**YOUR INSTRUCTIONS**. Search the entries for the word "round". Copy every line where it turns up.
##### SOURCE DATA
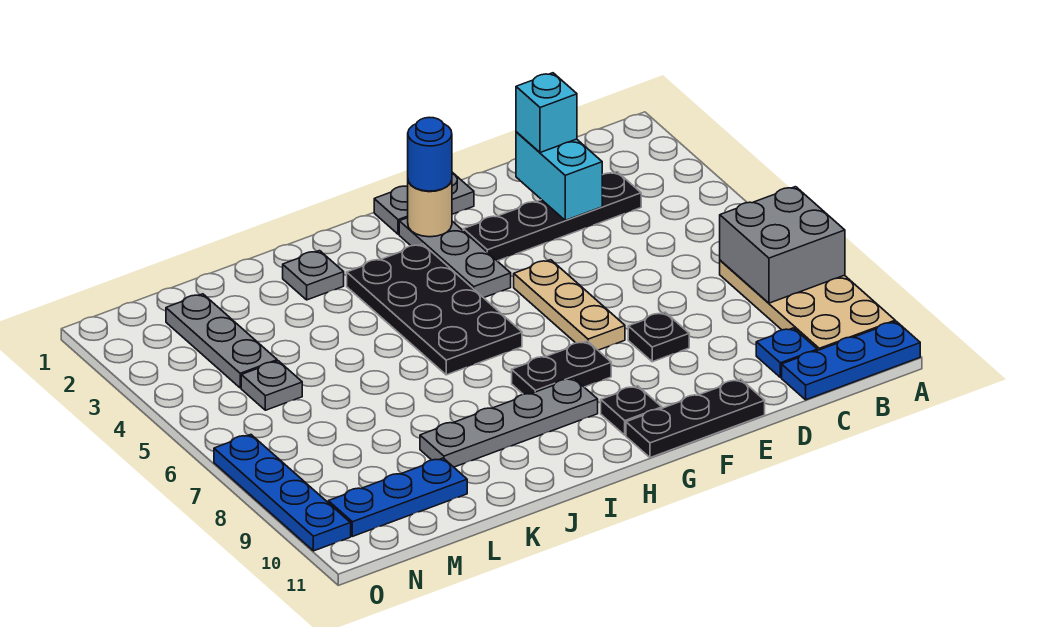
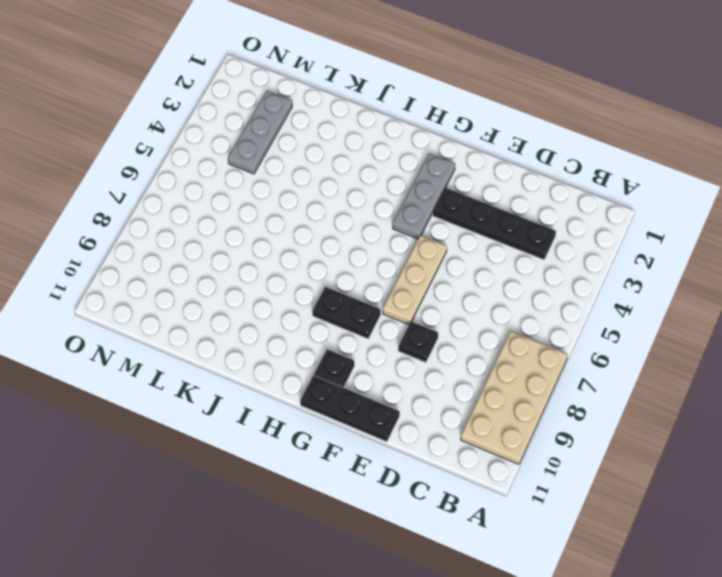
none -> blue 1x3 plate [782,321,920,400]
none -> blue 1x1 plate [756,328,817,377]
none -> grey 1x2 plate [374,172,474,234]

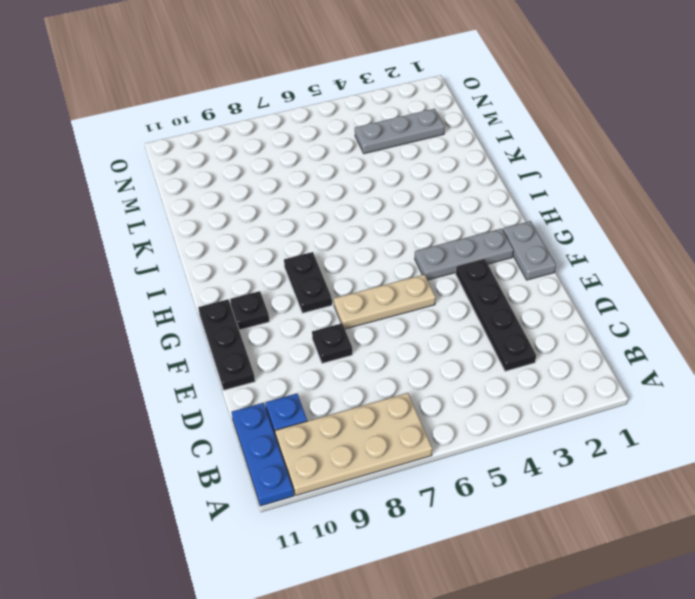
none -> black 2x4 plate [347,244,522,375]
none -> grey 1x4 plate [420,378,598,467]
none -> grey 1x1 plate [283,251,344,300]

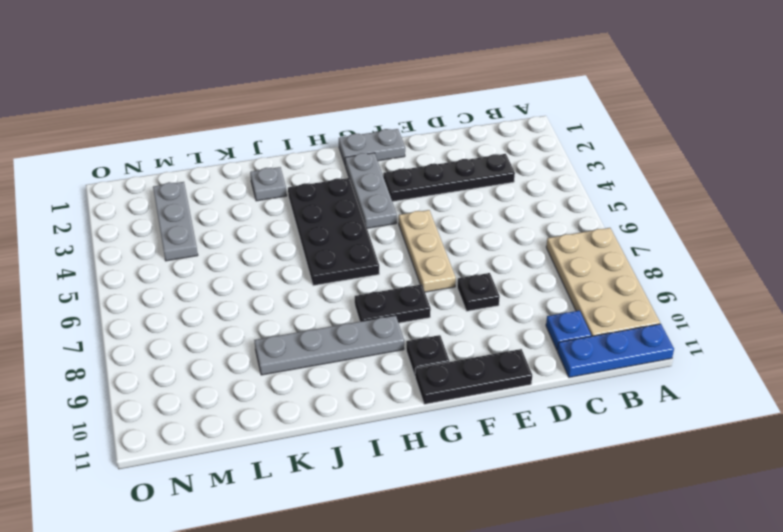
none -> blue 1x3 plate [328,458,467,536]
none -> grey 1x1 plate [241,361,302,410]
none -> blue 1x4 plate [214,435,351,551]

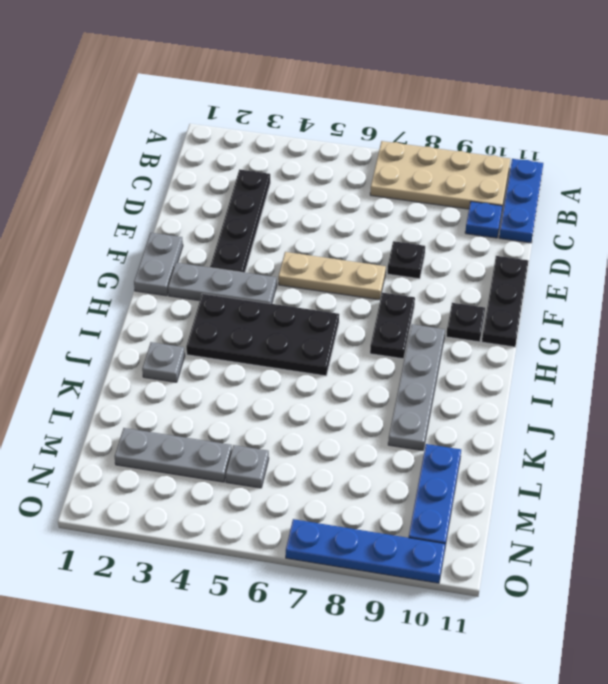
none -> grey 2x2 brick [720,187,845,303]
none -> cyan 1x2 brick [516,132,602,220]
none -> tan 1x1 round brick [408,180,452,237]

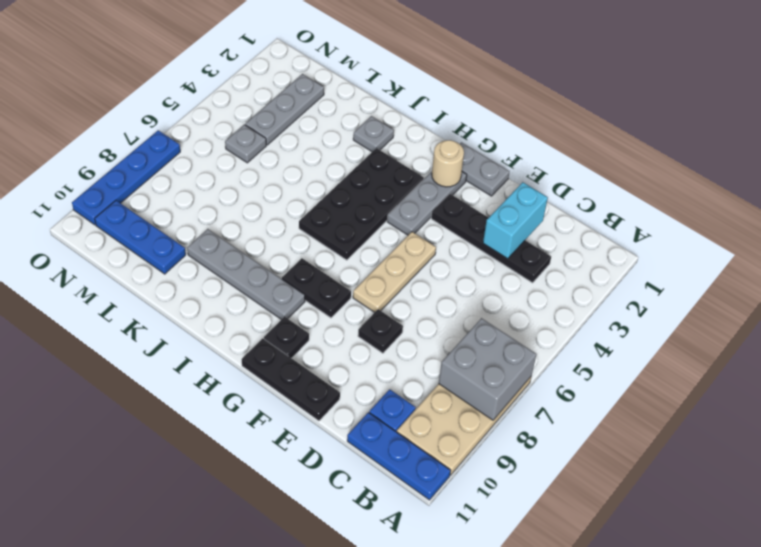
none -> cyan 1x1 brick [516,73,577,153]
none -> blue 1x1 round brick [408,117,452,191]

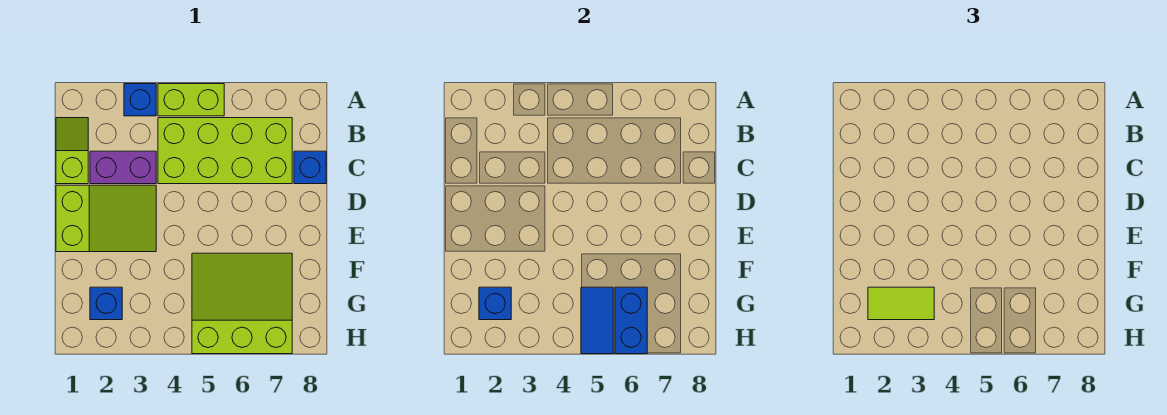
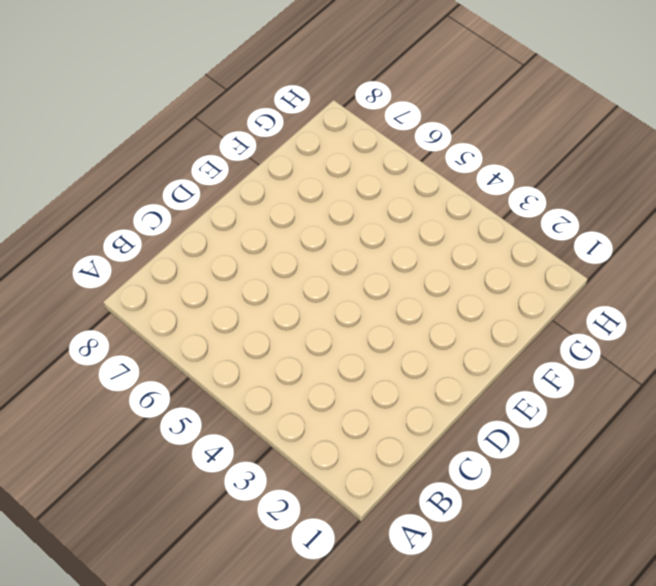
none -> blue 1x1 brick [124,84,156,116]
none -> lime 1x2 brick [158,84,224,116]
none -> lime 1x2 slope [56,118,88,184]

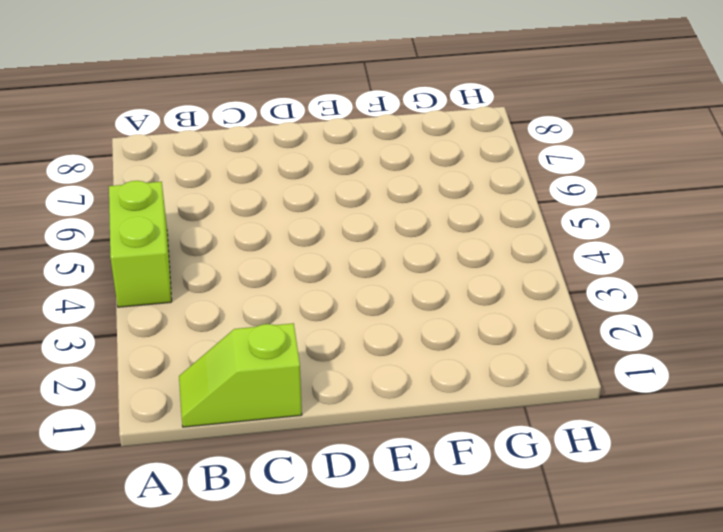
none -> blue 1x1 brick [124,84,156,116]
none -> lime 2x4 brick [158,118,292,184]
none -> purple 1x2 brick [90,151,156,184]

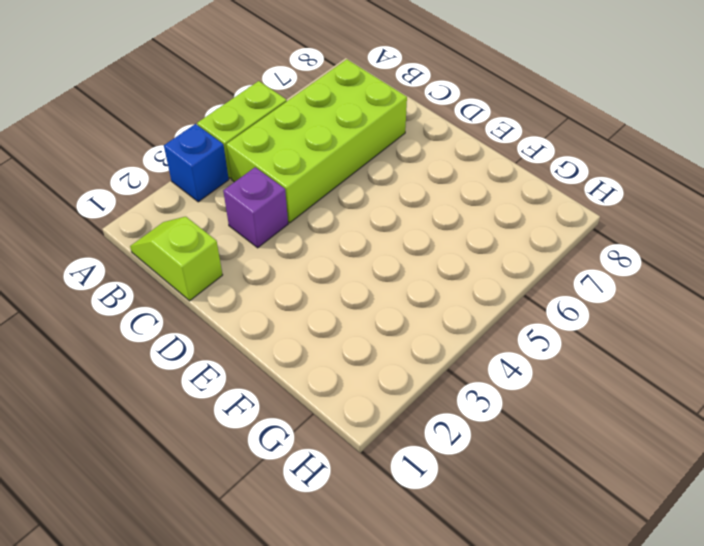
purple 1x1 brick [223,167,288,248] -> purple 1x2 brick [90,151,156,184]
none -> blue 1x1 brick [294,151,326,184]
none -> lime 2x3 slope [56,185,156,252]
none -> lime 3x3 slope [192,253,292,354]

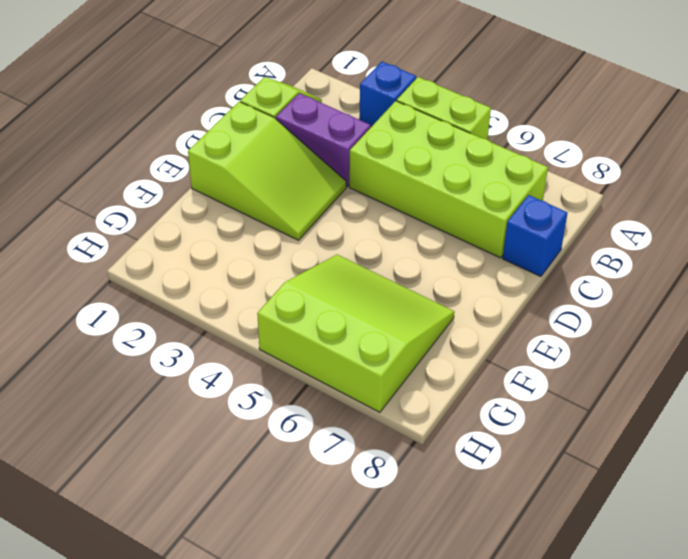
none -> blue 1x1 brick [90,287,122,320]
none -> blue 1x1 brick [479,287,511,320]
none -> blue 1x2 tile [581,287,613,354]

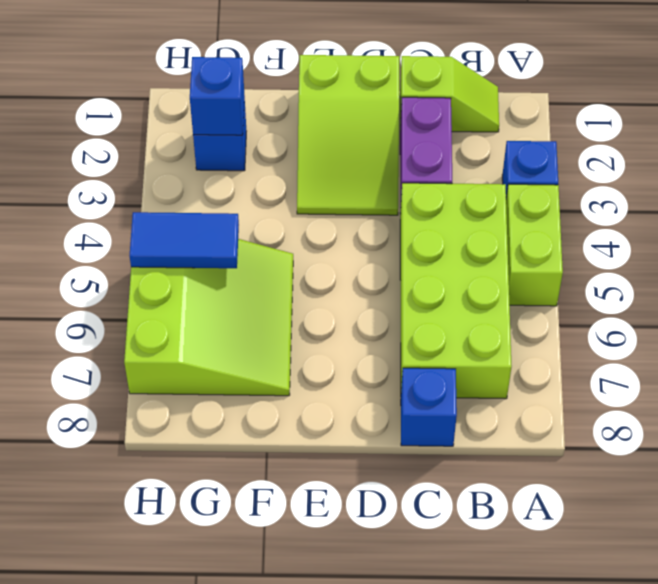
none -> blue 1x2 brick [615,287,647,354]
none -> lime 1x2 tile [868,287,934,320]

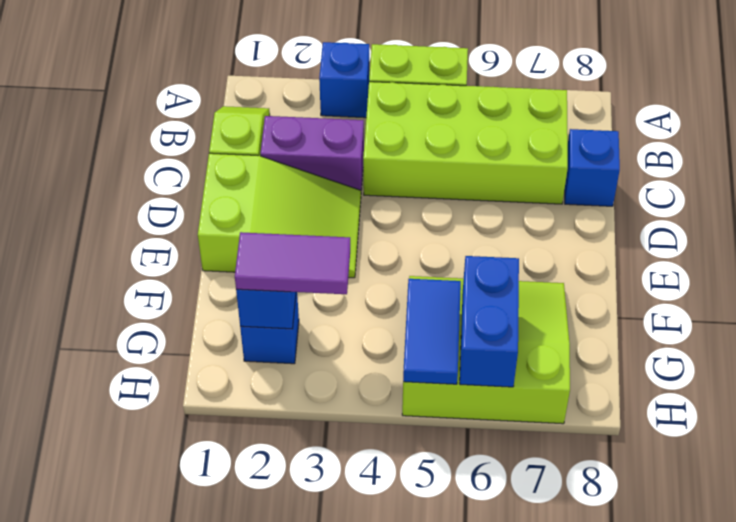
purple 1x2 tile [235,232,350,294] -> lime 1x2 tile [868,287,934,320]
##########
**WRITTEN SOLUTION**.
none -> tan 1x1 round brick [408,180,452,237]
none -> blue 1x1 round brick [408,117,452,191]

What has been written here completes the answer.